Task prompt: Output all of the lines below exactly, and leave out each image.

+-------+

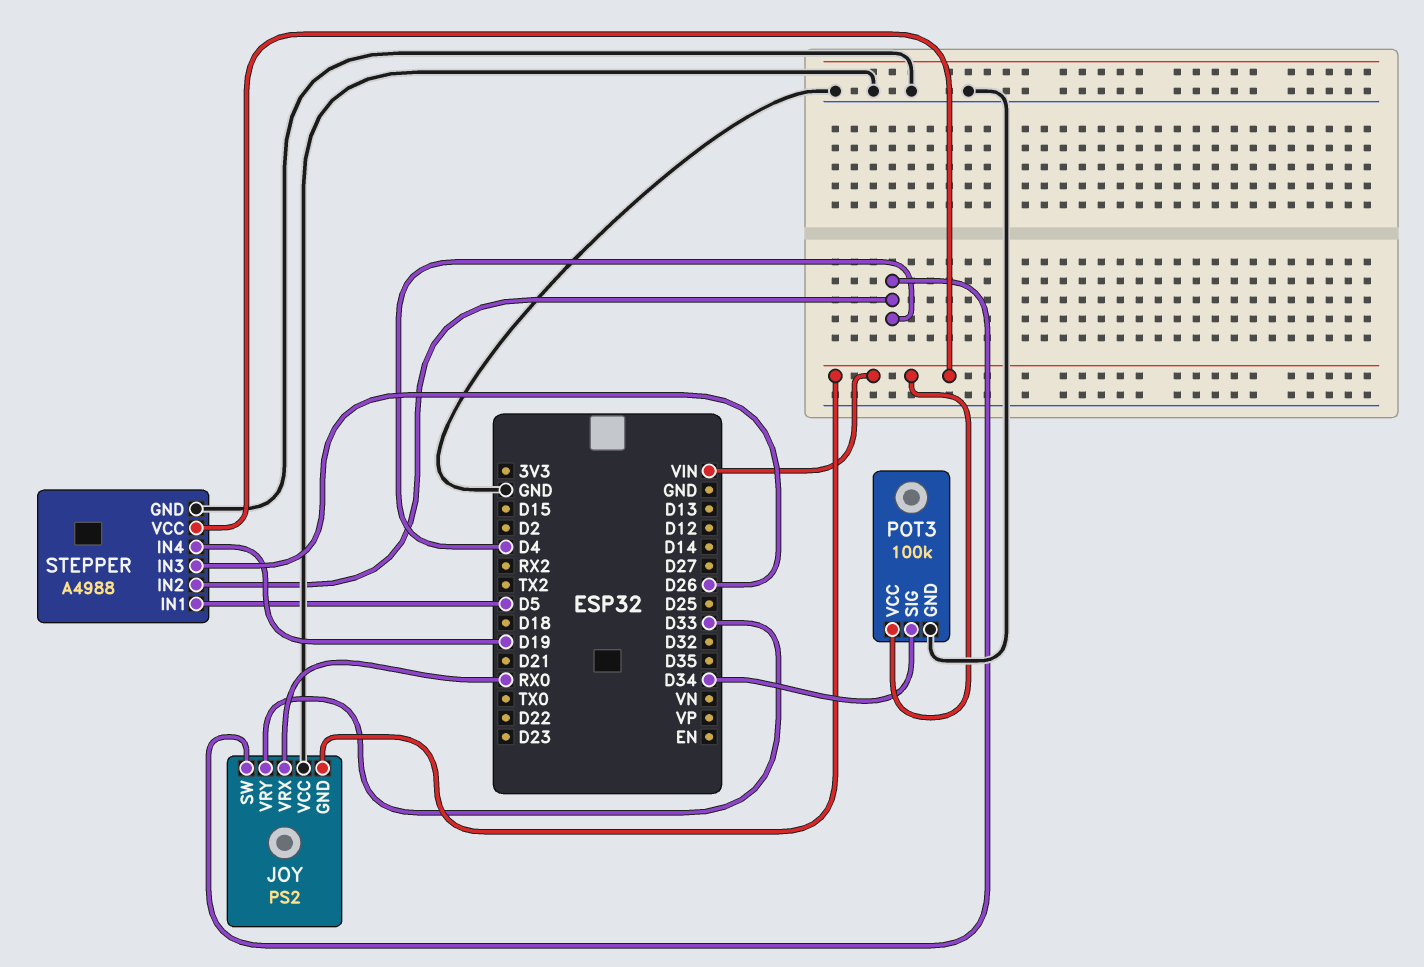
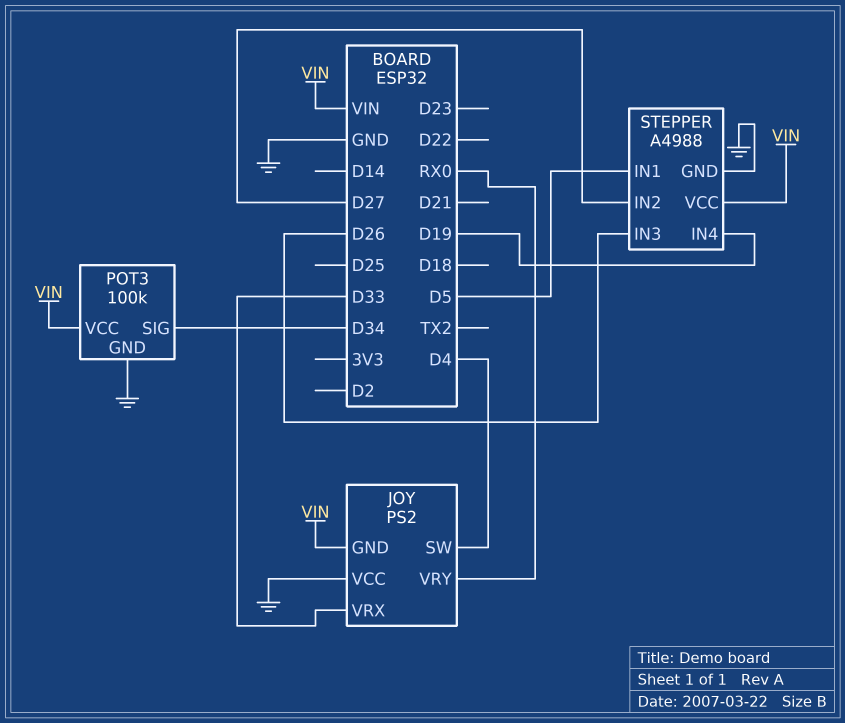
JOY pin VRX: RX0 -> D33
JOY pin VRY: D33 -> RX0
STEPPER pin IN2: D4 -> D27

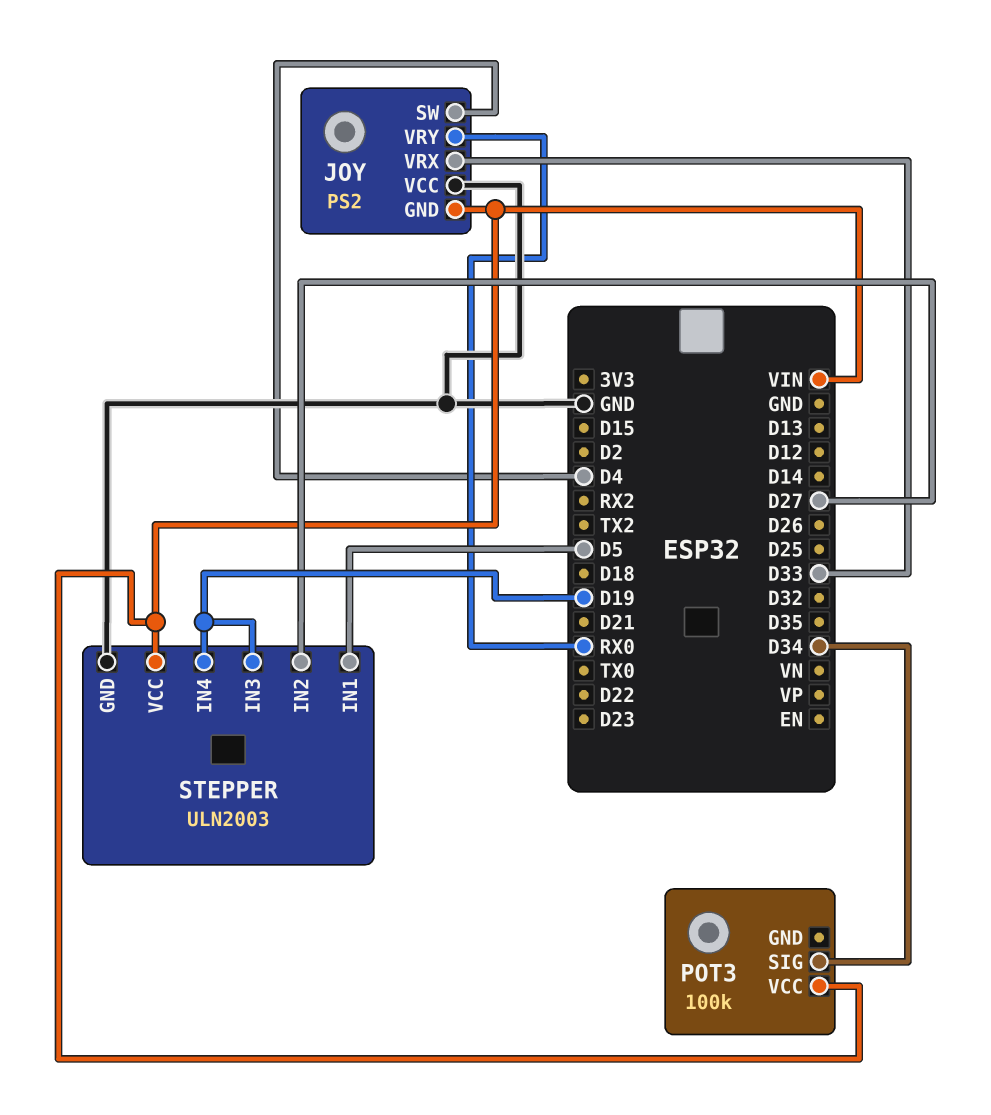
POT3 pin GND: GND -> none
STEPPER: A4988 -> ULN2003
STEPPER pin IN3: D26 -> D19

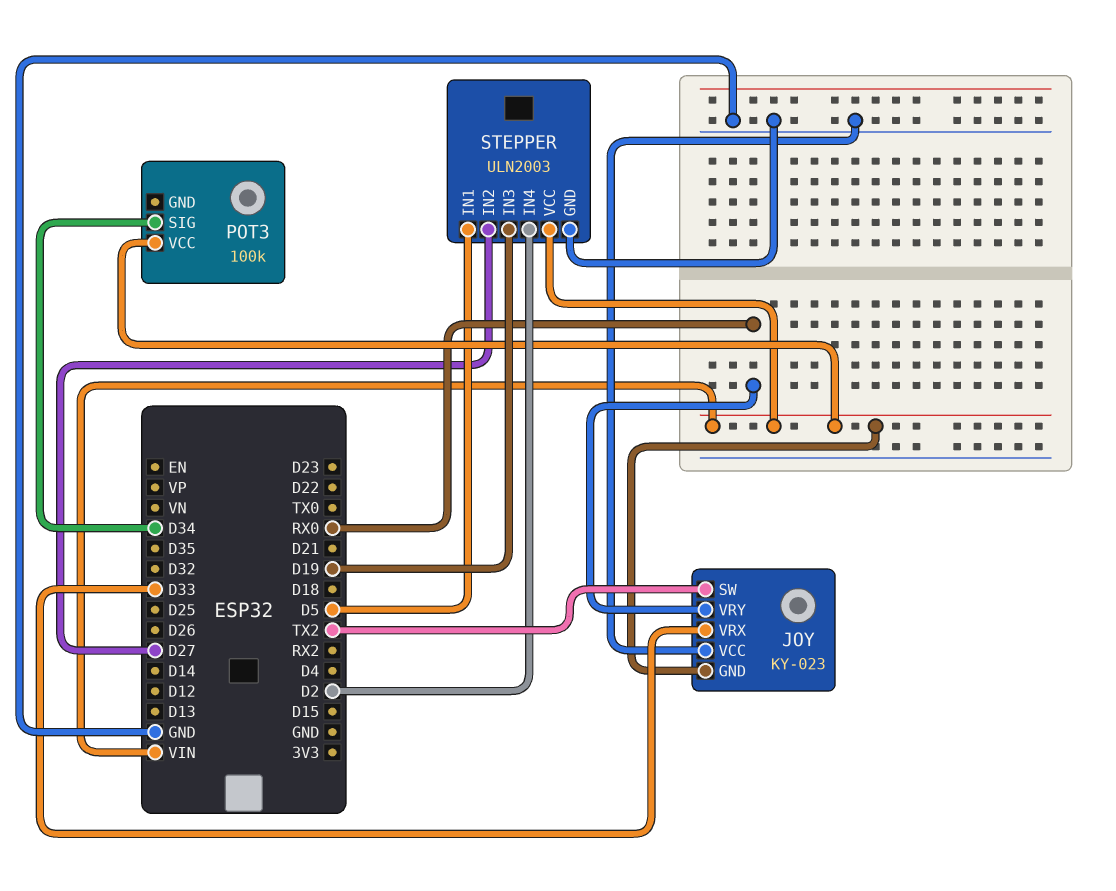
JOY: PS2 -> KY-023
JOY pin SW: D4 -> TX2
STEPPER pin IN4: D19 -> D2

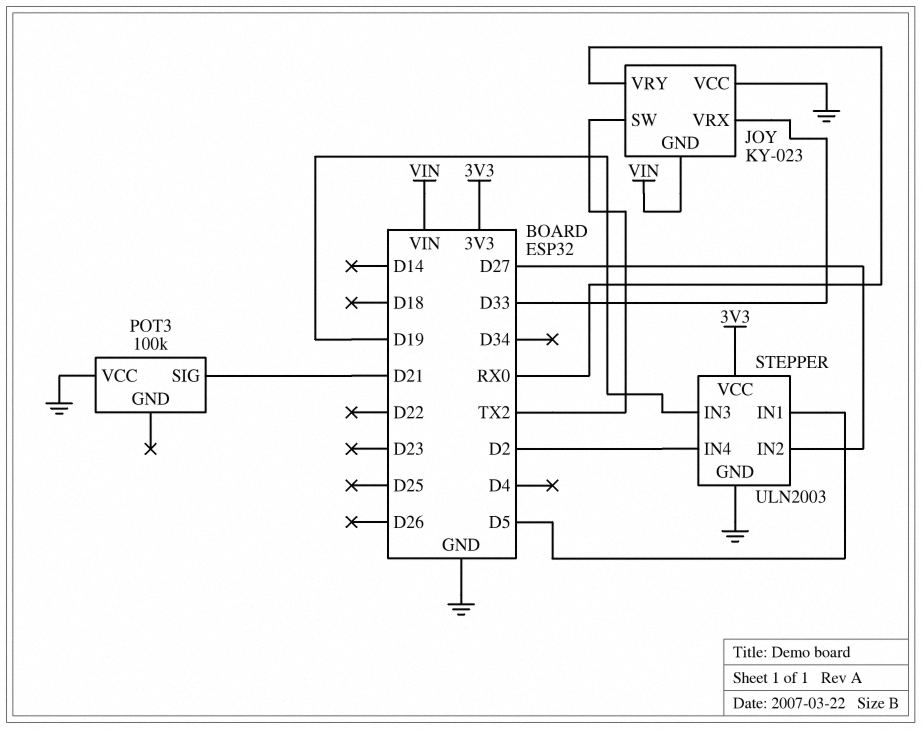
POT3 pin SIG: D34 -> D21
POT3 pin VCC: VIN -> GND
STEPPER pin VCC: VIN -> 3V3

+-------+

Written reply:
JOY pin VRX: RX0 -> D33
JOY pin VRY: D33 -> RX0
STEPPER pin IN2: D4 -> D27

POT3 pin GND: GND -> none
STEPPER: A4988 -> ULN2003
STEPPER pin IN3: D26 -> D19

JOY: PS2 -> KY-023
JOY pin SW: D4 -> TX2
STEPPER pin IN4: D19 -> D2

POT3 pin SIG: D34 -> D21
POT3 pin VCC: VIN -> GND
STEPPER pin VCC: VIN -> 3V3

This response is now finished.